**PROBLEM STATEMENT**
Starting at the line where "(524, 416) = (345, 345): grey" occurs, reproduce each line through the end of the entries below exactly. Omit every picture.

INFORMATION PROVIDED below:

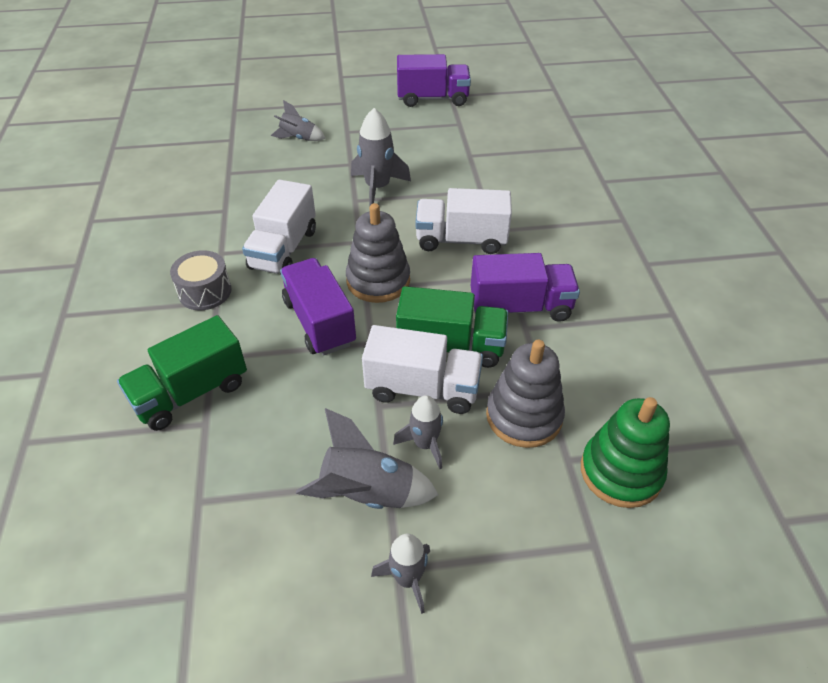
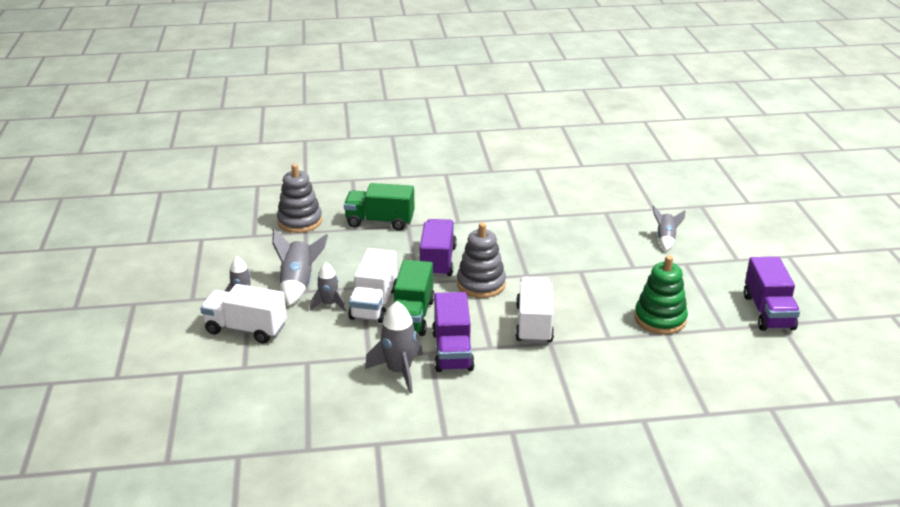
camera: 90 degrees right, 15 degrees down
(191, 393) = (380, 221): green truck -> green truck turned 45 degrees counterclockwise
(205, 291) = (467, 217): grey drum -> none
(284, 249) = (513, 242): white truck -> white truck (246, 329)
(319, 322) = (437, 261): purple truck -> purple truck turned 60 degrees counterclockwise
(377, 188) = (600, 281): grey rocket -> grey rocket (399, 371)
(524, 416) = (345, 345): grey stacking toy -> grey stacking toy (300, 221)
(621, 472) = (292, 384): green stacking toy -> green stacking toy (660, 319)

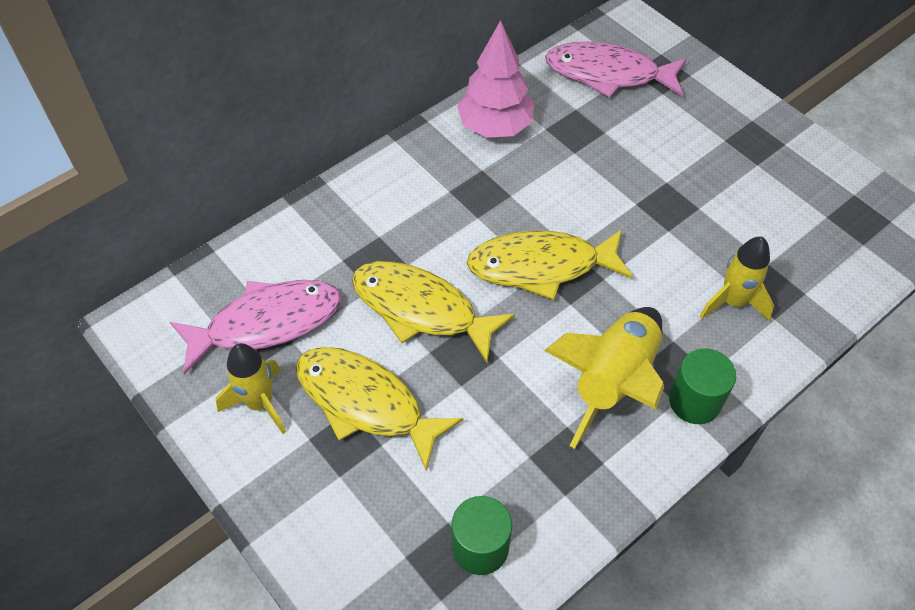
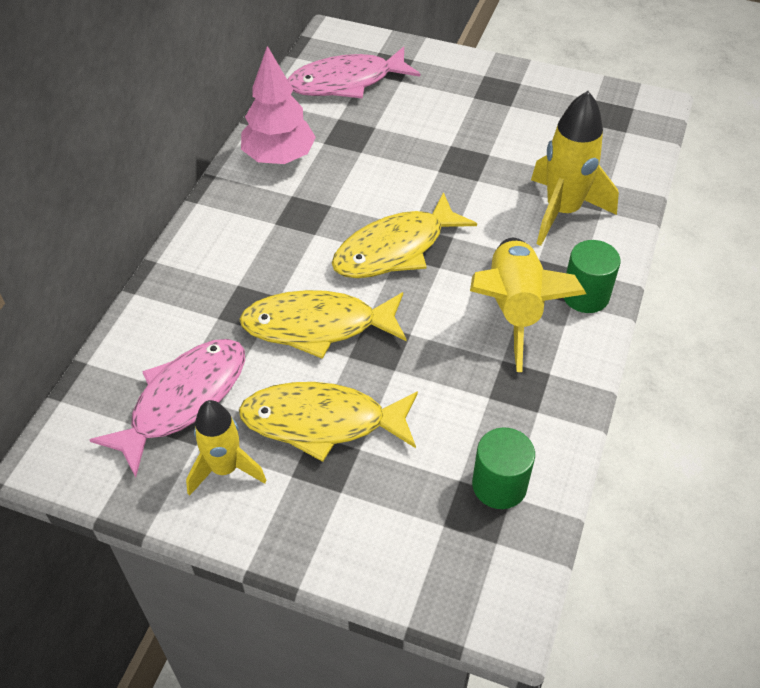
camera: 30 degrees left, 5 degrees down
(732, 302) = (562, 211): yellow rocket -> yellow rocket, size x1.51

End of INFORMATION PROVIDED.

**EXPECTED OUTPUT**
(524, 416) = (345, 345): grey stacking toy -> grey stacking toy (300, 221)
(621, 472) = (292, 384): green stacking toy -> green stacking toy (660, 319)

camera: 30 degrees left, 5 degrees down
(732, 302) = (562, 211): yellow rocket -> yellow rocket, size x1.51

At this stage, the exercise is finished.